TO DO – Please transcribe, exactly, the line that contains "C102: 15nF (GND, VCC) -> 1uF (GND, VCC)" and every line after it to the end of the records, and nothing else.

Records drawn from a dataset
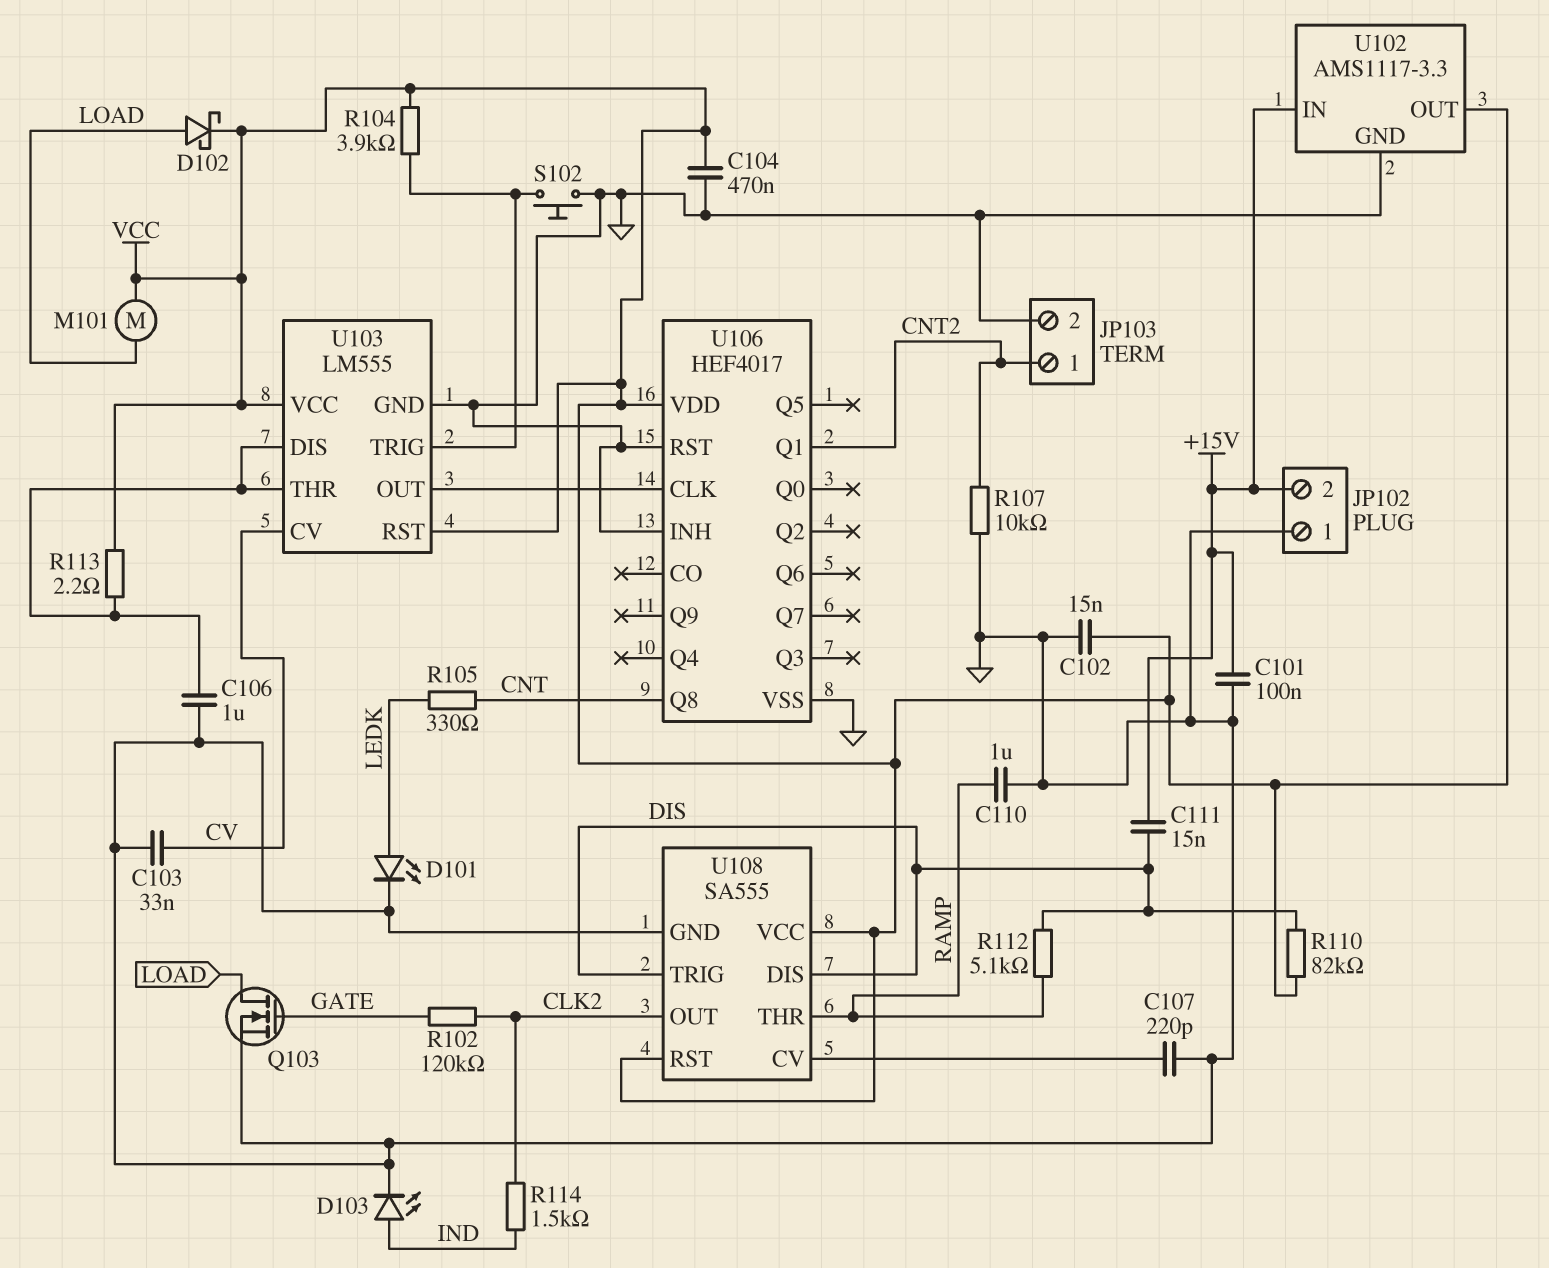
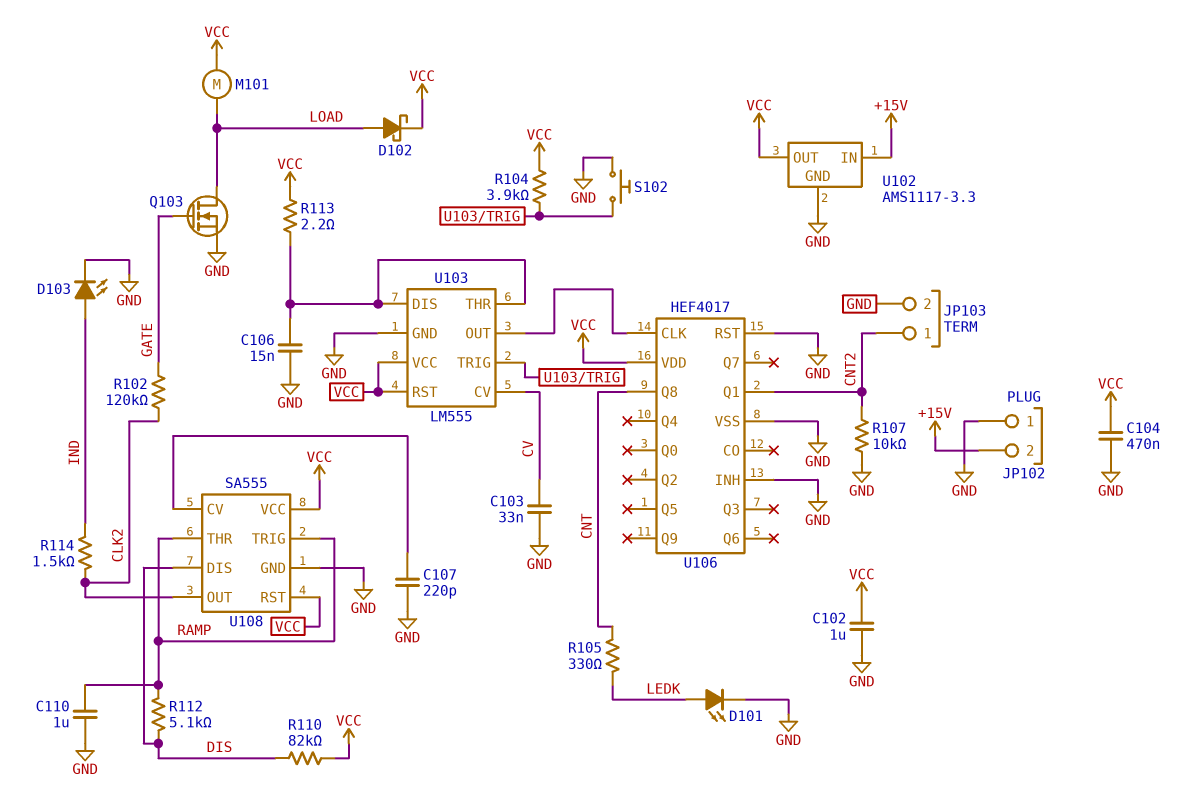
C101: 100nF (+15V, GND) -> none
C102: 15nF (GND, VCC) -> 1uF (GND, VCC)
C106: 1uF (GND, U103/DIS) -> 15nF (GND, U103/DIS)
C111: 15nF (+15V, DIS) -> none
U108 pin TRIG: DIS -> RAMP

PROBLEM SOLUTION –
C102: 15nF (GND, VCC) -> 1uF (GND, VCC)
C106: 1uF (GND, U103/DIS) -> 15nF (GND, U103/DIS)
C111: 15nF (+15V, DIS) -> none
U108 pin TRIG: DIS -> RAMP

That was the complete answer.